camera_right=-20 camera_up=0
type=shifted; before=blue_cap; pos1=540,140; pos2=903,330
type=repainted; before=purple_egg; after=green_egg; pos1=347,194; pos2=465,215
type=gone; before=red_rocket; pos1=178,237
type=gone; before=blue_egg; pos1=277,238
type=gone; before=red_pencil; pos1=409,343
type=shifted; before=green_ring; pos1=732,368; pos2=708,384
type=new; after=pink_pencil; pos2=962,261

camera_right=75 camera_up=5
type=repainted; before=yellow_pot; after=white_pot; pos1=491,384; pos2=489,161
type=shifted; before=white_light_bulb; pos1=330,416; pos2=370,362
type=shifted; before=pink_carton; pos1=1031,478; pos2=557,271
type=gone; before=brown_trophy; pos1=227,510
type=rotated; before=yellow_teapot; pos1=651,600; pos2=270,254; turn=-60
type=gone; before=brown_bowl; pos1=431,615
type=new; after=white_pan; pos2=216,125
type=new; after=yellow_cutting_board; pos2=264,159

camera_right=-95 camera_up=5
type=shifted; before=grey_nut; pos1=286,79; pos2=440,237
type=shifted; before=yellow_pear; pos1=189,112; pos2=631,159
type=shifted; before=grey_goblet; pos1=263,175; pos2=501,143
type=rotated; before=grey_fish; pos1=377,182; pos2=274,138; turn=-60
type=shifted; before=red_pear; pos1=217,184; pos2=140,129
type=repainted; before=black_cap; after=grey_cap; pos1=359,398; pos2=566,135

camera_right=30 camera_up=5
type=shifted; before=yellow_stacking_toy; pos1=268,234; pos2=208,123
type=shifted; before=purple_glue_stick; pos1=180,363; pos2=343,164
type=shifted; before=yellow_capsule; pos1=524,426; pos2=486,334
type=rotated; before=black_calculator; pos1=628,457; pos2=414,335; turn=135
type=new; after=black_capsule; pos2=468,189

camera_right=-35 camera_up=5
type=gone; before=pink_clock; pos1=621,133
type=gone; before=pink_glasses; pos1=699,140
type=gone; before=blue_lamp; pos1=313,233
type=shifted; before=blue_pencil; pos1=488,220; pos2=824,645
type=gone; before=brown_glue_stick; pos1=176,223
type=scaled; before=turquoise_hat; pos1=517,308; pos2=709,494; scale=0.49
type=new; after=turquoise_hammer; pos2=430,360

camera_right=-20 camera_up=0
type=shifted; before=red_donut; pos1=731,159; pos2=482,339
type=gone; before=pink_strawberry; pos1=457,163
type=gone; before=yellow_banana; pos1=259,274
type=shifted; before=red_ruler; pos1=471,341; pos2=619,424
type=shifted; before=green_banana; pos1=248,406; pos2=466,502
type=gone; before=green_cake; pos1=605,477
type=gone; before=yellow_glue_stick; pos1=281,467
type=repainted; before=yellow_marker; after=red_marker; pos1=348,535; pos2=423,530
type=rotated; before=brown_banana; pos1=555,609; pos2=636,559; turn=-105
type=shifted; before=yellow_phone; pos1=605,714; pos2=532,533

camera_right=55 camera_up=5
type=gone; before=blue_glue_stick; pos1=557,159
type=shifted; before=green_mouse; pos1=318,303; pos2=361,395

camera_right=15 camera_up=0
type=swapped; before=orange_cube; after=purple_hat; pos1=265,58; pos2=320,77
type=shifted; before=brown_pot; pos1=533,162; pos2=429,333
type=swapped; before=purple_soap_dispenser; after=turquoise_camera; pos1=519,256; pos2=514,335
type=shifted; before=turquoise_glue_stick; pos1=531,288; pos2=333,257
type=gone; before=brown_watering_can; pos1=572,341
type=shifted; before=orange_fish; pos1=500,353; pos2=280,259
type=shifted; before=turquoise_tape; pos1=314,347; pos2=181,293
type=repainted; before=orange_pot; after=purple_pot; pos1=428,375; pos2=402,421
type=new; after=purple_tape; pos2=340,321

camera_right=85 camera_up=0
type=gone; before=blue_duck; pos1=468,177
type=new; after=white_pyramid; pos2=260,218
────────────────────
● To do: What is needed is a word-for-word copy of all the records above.

● Answer space:
camera_right=-20 camera_up=0
type=shifted; before=blue_cap; pos1=540,140; pos2=903,330
type=repainted; before=purple_egg; after=green_egg; pos1=347,194; pos2=465,215
type=gone; before=red_rocket; pos1=178,237
type=gone; before=blue_egg; pos1=277,238
type=gone; before=red_pencil; pos1=409,343
type=shifted; before=green_ring; pos1=732,368; pos2=708,384
type=new; after=pink_pencil; pos2=962,261

camera_right=75 camera_up=5
type=repainted; before=yellow_pot; after=white_pot; pos1=491,384; pos2=489,161
type=shifted; before=white_light_bulb; pos1=330,416; pos2=370,362
type=shifted; before=pink_carton; pos1=1031,478; pos2=557,271
type=gone; before=brown_trophy; pos1=227,510
type=rotated; before=yellow_teapot; pos1=651,600; pos2=270,254; turn=-60
type=gone; before=brown_bowl; pos1=431,615
type=new; after=white_pan; pos2=216,125
type=new; after=yellow_cutting_board; pos2=264,159

camera_right=-95 camera_up=5
type=shifted; before=grey_nut; pos1=286,79; pos2=440,237
type=shifted; before=yellow_pear; pos1=189,112; pos2=631,159
type=shifted; before=grey_goblet; pos1=263,175; pos2=501,143
type=rotated; before=grey_fish; pos1=377,182; pos2=274,138; turn=-60
type=shifted; before=red_pear; pos1=217,184; pos2=140,129
type=repainted; before=black_cap; after=grey_cap; pos1=359,398; pos2=566,135

camera_right=30 camera_up=5
type=shifted; before=yellow_stacking_toy; pos1=268,234; pos2=208,123
type=shifted; before=purple_glue_stick; pos1=180,363; pos2=343,164
type=shifted; before=yellow_capsule; pos1=524,426; pos2=486,334
type=rotated; before=black_calculator; pos1=628,457; pos2=414,335; turn=135
type=new; after=black_capsule; pos2=468,189

camera_right=-35 camera_up=5
type=gone; before=pink_clock; pos1=621,133
type=gone; before=pink_glasses; pos1=699,140
type=gone; before=blue_lamp; pos1=313,233
type=shifted; before=blue_pencil; pos1=488,220; pos2=824,645
type=gone; before=brown_glue_stick; pos1=176,223
type=scaled; before=turquoise_hat; pos1=517,308; pos2=709,494; scale=0.49
type=new; after=turquoise_hammer; pos2=430,360

camera_right=-20 camera_up=0
type=shifted; before=red_donut; pos1=731,159; pos2=482,339
type=gone; before=pink_strawberry; pos1=457,163
type=gone; before=yellow_banana; pos1=259,274
type=shifted; before=red_ruler; pos1=471,341; pos2=619,424
type=shifted; before=green_banana; pos1=248,406; pos2=466,502
type=gone; before=green_cake; pos1=605,477
type=gone; before=yellow_glue_stick; pos1=281,467
type=repainted; before=yellow_marker; after=red_marker; pos1=348,535; pos2=423,530
type=rotated; before=brown_banana; pos1=555,609; pos2=636,559; turn=-105
type=shifted; before=yellow_phone; pos1=605,714; pos2=532,533

camera_right=55 camera_up=5
type=gone; before=blue_glue_stick; pos1=557,159
type=shifted; before=green_mouse; pos1=318,303; pos2=361,395

camera_right=15 camera_up=0
type=swapped; before=orange_cube; after=purple_hat; pos1=265,58; pos2=320,77
type=shifted; before=brown_pot; pos1=533,162; pos2=429,333
type=swapped; before=purple_soap_dispenser; after=turquoise_camera; pos1=519,256; pos2=514,335
type=shifted; before=turquoise_glue_stick; pos1=531,288; pos2=333,257
type=gone; before=brown_watering_can; pos1=572,341
type=shifted; before=orange_fish; pos1=500,353; pos2=280,259
type=shifted; before=turquoise_tape; pos1=314,347; pos2=181,293
type=repainted; before=orange_pot; after=purple_pot; pos1=428,375; pos2=402,421
type=new; after=purple_tape; pos2=340,321

camera_right=85 camera_up=0
type=gone; before=blue_duck; pos1=468,177
type=new; after=white_pyramid; pos2=260,218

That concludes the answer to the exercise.